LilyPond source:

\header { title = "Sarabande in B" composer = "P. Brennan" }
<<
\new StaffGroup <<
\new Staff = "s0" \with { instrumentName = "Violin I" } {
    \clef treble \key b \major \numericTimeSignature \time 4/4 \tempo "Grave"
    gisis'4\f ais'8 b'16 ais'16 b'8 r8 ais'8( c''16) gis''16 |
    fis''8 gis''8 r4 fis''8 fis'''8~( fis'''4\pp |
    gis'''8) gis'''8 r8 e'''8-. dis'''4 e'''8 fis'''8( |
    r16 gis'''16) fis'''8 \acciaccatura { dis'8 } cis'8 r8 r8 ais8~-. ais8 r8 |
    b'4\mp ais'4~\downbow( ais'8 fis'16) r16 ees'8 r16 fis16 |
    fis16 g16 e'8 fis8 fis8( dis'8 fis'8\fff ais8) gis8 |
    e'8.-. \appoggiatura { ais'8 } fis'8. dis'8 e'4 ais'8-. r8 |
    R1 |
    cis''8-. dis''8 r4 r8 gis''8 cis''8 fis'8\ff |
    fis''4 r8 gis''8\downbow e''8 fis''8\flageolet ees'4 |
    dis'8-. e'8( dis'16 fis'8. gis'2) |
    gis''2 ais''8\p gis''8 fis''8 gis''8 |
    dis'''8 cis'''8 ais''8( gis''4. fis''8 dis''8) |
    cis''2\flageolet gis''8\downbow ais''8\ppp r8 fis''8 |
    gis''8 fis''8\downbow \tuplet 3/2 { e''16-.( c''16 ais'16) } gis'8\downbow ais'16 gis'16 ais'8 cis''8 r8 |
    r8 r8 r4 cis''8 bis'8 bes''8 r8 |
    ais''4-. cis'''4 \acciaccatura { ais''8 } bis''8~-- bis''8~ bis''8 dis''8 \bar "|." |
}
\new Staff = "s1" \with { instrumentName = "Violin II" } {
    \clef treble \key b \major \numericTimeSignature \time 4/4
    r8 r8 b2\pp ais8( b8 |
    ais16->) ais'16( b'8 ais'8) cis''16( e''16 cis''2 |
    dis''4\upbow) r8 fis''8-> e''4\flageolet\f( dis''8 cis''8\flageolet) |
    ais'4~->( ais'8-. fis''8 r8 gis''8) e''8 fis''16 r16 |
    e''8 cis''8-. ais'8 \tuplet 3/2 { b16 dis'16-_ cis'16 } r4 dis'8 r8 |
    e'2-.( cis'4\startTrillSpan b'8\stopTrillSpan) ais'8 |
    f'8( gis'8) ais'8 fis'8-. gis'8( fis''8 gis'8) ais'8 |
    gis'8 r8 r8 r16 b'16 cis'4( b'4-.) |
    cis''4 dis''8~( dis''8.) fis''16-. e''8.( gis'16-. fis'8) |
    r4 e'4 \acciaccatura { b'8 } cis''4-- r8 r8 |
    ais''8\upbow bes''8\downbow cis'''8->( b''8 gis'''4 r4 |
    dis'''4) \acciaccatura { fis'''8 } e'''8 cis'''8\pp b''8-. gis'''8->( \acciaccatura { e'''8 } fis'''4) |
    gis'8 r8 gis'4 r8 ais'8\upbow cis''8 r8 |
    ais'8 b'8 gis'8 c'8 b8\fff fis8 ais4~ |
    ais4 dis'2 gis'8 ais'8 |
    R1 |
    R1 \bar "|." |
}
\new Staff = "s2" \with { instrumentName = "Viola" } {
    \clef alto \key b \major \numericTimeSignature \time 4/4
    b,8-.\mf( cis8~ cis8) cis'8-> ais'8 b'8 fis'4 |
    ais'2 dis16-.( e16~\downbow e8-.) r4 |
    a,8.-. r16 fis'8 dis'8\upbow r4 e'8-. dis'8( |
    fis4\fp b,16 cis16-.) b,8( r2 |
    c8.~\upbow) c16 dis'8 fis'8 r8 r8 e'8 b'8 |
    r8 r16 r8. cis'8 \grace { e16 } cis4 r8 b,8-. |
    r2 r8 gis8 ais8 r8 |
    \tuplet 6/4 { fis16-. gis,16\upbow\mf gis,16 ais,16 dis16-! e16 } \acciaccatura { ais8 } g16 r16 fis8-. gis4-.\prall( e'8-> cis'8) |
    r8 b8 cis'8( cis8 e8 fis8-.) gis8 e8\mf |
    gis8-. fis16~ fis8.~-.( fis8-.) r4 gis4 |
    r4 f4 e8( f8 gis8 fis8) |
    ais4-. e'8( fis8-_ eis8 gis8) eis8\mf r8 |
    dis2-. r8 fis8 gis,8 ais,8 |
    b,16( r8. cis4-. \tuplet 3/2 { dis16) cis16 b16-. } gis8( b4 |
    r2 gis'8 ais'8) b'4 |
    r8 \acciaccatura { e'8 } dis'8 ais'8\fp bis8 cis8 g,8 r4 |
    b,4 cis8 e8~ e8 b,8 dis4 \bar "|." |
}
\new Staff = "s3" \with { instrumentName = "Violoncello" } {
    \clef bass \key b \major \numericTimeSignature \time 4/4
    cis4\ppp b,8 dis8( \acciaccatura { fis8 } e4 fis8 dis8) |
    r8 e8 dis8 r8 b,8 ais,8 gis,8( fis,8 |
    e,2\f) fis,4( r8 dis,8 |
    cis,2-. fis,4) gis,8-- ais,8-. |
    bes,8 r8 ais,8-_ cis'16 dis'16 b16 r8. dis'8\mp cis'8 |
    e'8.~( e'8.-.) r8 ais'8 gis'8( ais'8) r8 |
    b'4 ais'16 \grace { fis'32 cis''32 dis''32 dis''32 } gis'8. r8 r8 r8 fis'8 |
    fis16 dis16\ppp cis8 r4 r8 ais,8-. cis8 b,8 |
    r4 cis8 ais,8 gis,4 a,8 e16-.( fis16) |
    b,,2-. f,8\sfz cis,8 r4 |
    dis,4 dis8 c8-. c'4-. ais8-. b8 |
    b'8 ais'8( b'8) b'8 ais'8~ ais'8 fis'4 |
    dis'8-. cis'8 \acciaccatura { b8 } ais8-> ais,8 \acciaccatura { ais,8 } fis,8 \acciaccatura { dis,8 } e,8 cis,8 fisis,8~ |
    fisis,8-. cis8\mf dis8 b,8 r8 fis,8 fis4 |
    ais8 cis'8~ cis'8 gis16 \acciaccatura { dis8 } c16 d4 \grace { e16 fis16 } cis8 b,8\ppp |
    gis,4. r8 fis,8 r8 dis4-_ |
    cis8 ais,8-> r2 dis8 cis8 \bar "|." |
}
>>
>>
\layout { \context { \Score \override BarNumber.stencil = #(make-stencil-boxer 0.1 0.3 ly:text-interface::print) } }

----

__Exercise instructions__.
Which lines of the listing above contain the string "clef"? Show each of them in full, treating uppercase and lowercase as different.

__Finished task__.
    \clef treble \key b \major \numericTimeSignature \time 4/4 \tempo "Grave"
    \clef treble \key b \major \numericTimeSignature \time 4/4
    \clef alto \key b \major \numericTimeSignature \time 4/4
    \clef bass \key b \major \numericTimeSignature \time 4/4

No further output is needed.